BRIEF:
Retype every row below word for word, leaving out the pictures.

DATA SUPPLIED:
= = = =
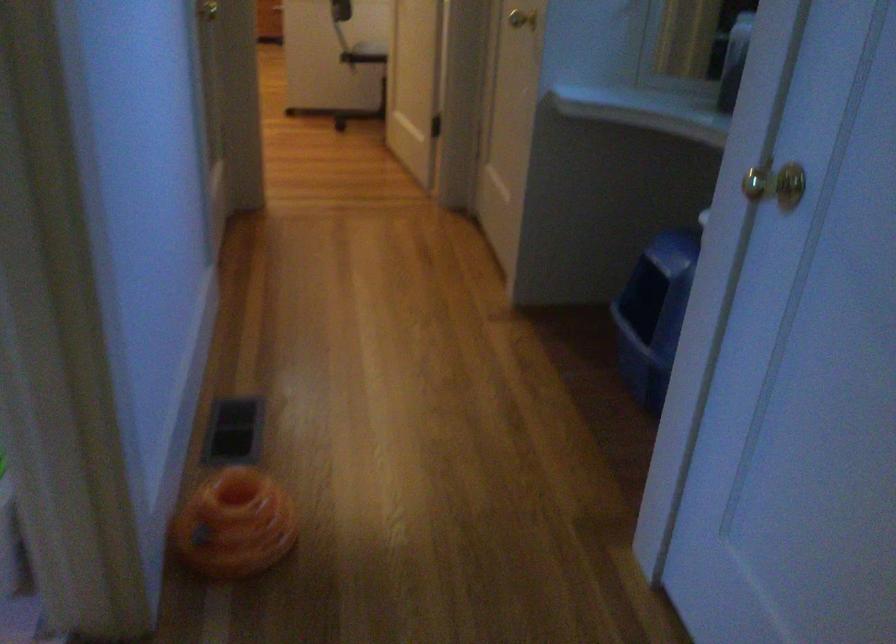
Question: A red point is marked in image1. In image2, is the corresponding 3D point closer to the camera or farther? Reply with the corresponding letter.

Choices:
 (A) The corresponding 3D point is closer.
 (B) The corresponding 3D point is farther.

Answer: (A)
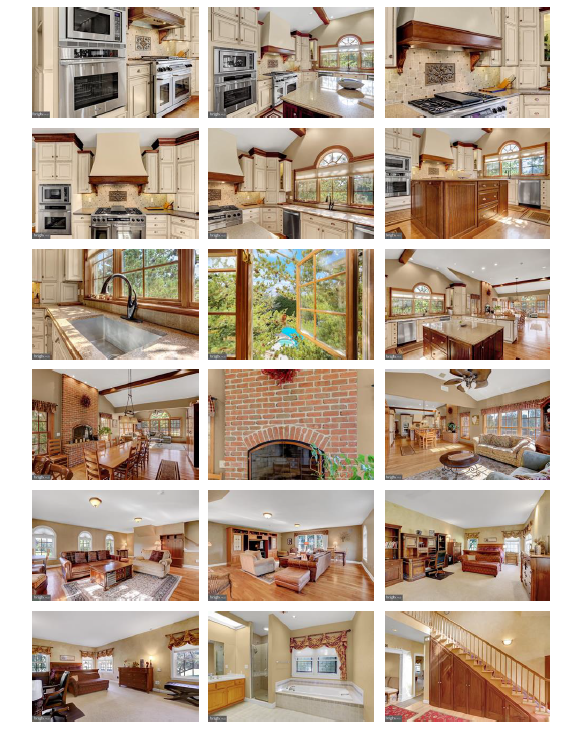
I want to click on other living spaces, so click(x=303, y=438), click(x=140, y=434), click(x=451, y=415), click(x=490, y=514), click(x=323, y=538), click(x=131, y=548), click(x=134, y=658), click(x=285, y=658), click(x=493, y=651).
= = = =
SOLUTION TO THE PROBLEM:
Question: A red point is marked in image1. In image2, is the corresponding 3D point closer to the camera or farther? Reply with the corresponding letter.

Choices:
 (A) The corresponding 3D point is closer.
 (B) The corresponding 3D point is farther.

Answer: (A)
I want to click on other living spaces, so click(x=303, y=438), click(x=140, y=434), click(x=451, y=415), click(x=490, y=514), click(x=323, y=538), click(x=131, y=548), click(x=134, y=658), click(x=285, y=658), click(x=493, y=651).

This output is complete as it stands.